__DIRECTIONS__.
With the line containing "camera: 30 degrees right, 5 degrees up" as the start and the line containing "(802, 327) = (659, 497): turquoise" as the end, transcribe that span of the entries below exactly, including both.

*****

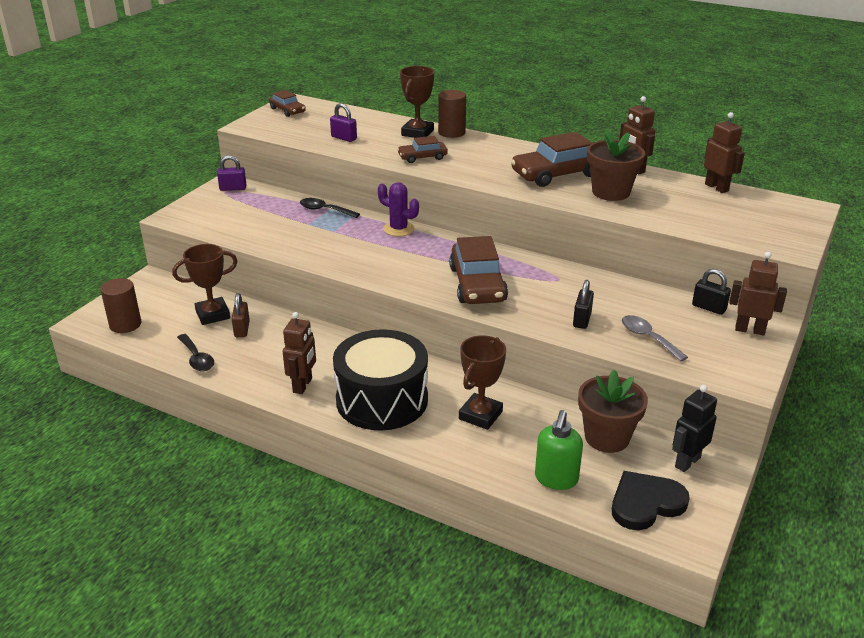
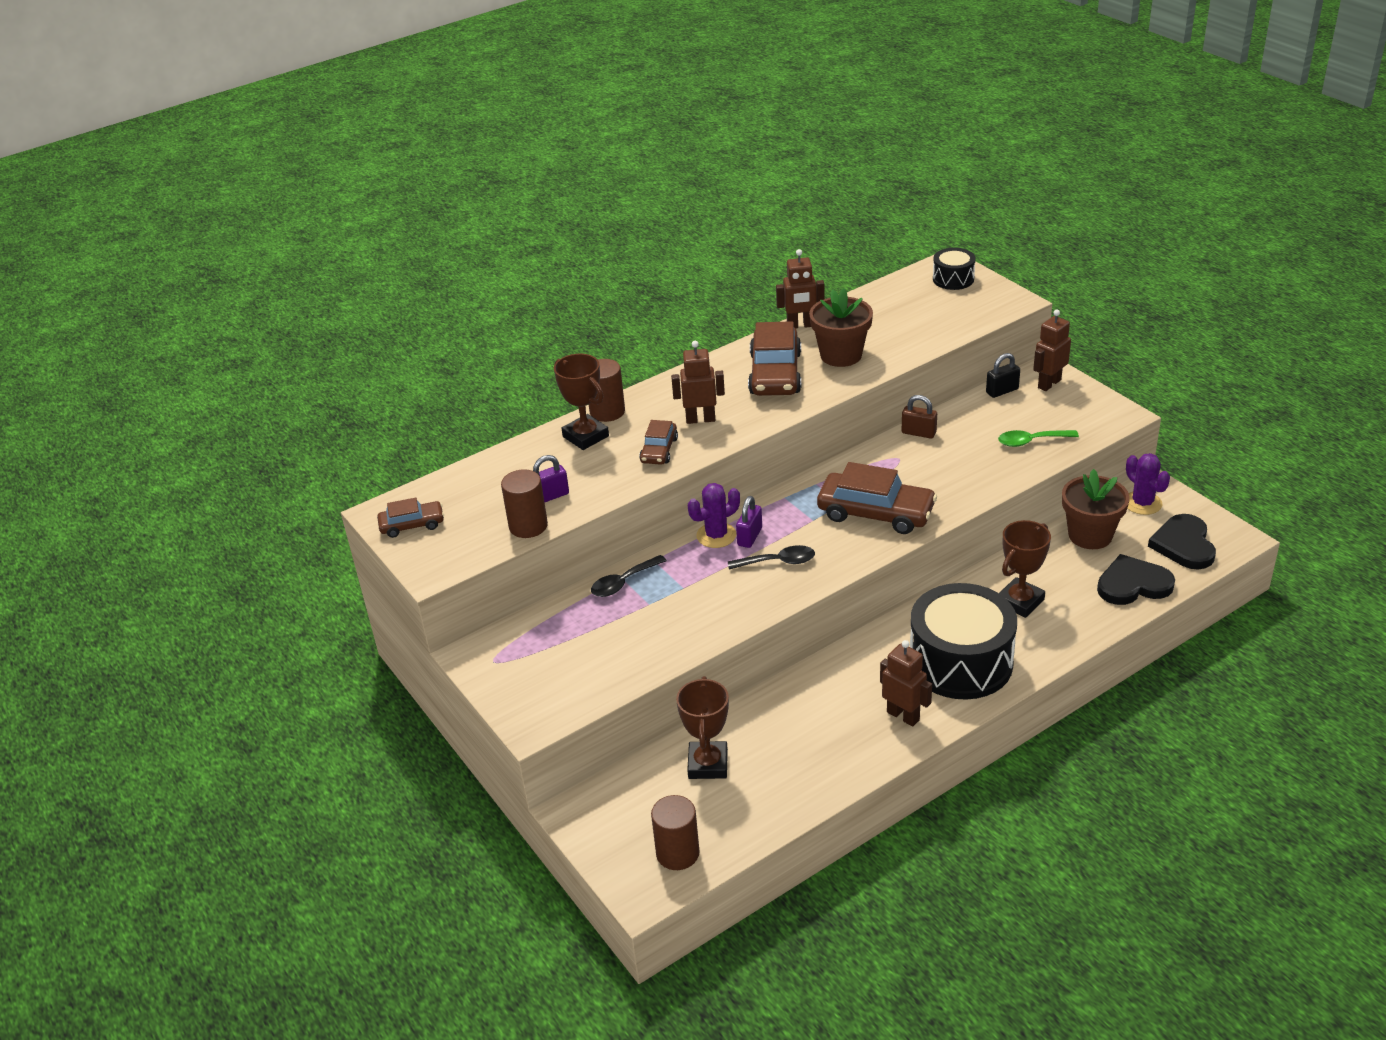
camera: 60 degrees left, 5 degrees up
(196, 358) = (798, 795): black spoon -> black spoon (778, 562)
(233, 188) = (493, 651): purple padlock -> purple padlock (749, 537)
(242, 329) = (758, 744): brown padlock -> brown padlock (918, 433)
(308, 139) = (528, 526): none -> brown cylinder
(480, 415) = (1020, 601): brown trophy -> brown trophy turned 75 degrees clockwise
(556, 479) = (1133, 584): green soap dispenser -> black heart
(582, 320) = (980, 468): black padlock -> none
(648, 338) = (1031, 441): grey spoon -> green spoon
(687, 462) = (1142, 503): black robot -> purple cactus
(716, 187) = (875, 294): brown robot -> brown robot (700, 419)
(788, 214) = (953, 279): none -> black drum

*****

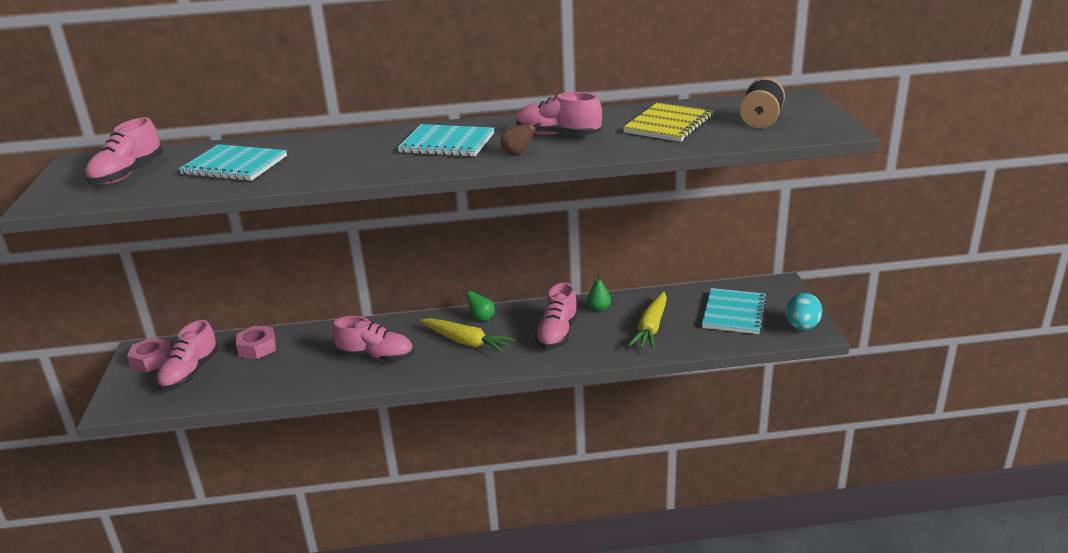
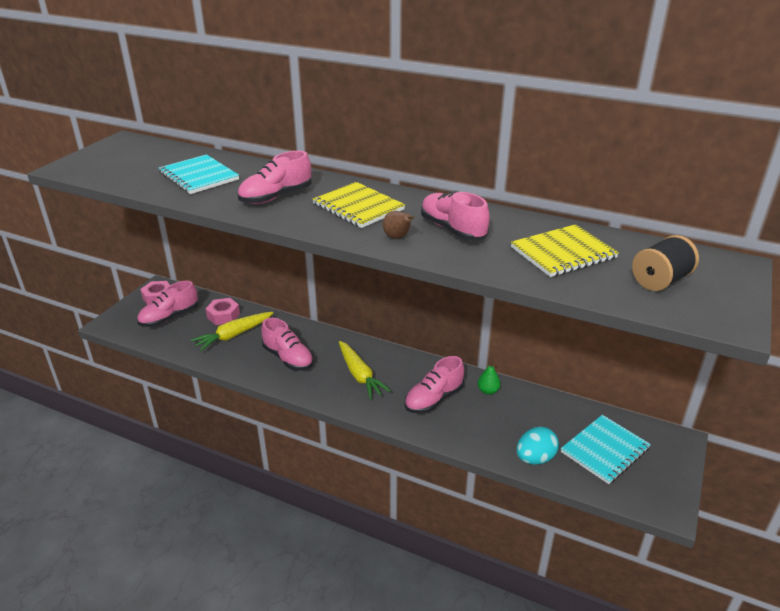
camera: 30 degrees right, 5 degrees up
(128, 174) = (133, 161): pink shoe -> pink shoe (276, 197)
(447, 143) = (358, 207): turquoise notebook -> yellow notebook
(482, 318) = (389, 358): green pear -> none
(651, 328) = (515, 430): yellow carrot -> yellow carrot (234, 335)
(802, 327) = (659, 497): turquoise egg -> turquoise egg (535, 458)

*****

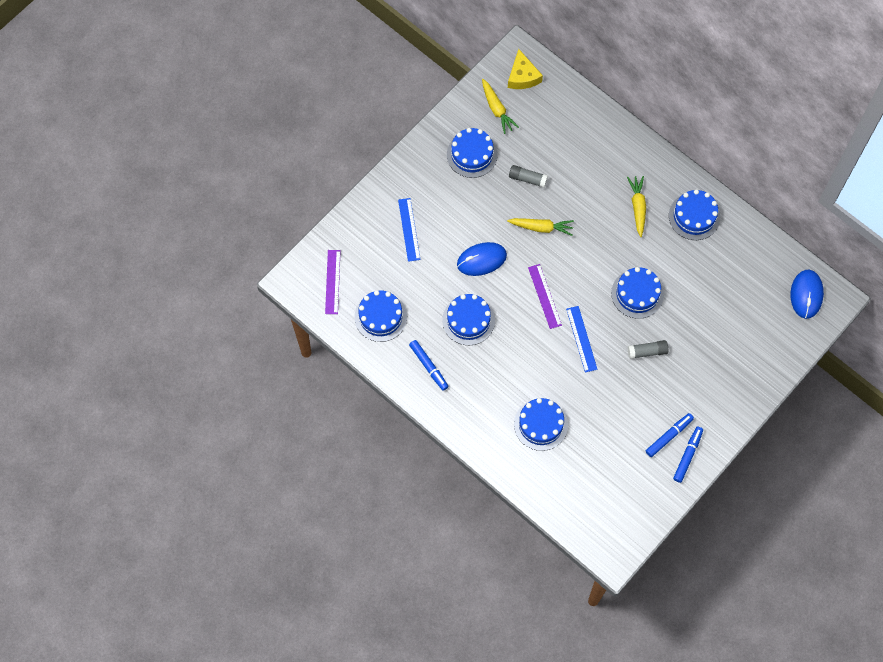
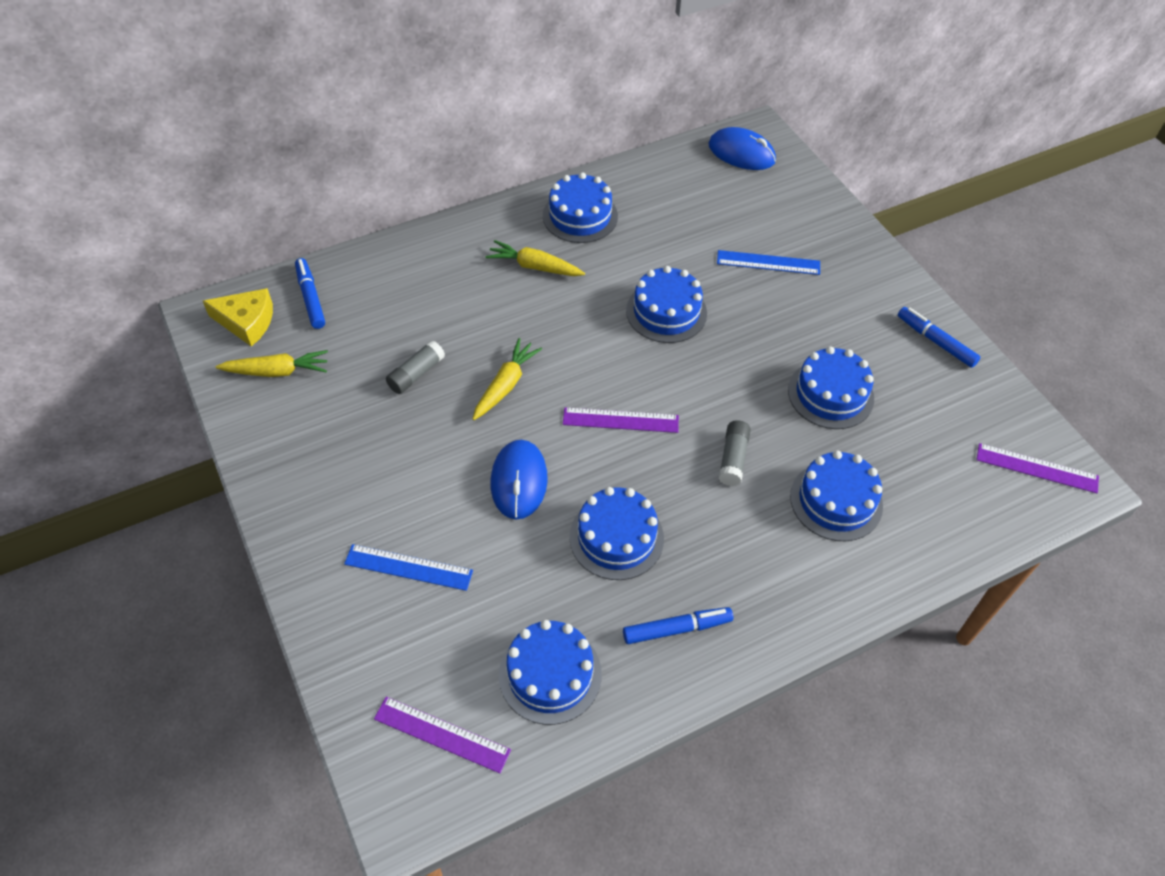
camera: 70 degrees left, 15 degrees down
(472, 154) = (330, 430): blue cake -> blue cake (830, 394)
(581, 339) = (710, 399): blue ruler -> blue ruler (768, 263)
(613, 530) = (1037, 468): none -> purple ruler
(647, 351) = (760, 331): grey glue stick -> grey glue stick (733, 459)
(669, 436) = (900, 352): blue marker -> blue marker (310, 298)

*****

__RESPONSE TO THE TASK__.
camera: 30 degrees right, 5 degrees up
(128, 174) = (133, 161): pink shoe -> pink shoe (276, 197)
(447, 143) = (358, 207): turquoise notebook -> yellow notebook
(482, 318) = (389, 358): green pear -> none
(651, 328) = (515, 430): yellow carrot -> yellow carrot (234, 335)
(802, 327) = (659, 497): turquoise egg -> turquoise egg (535, 458)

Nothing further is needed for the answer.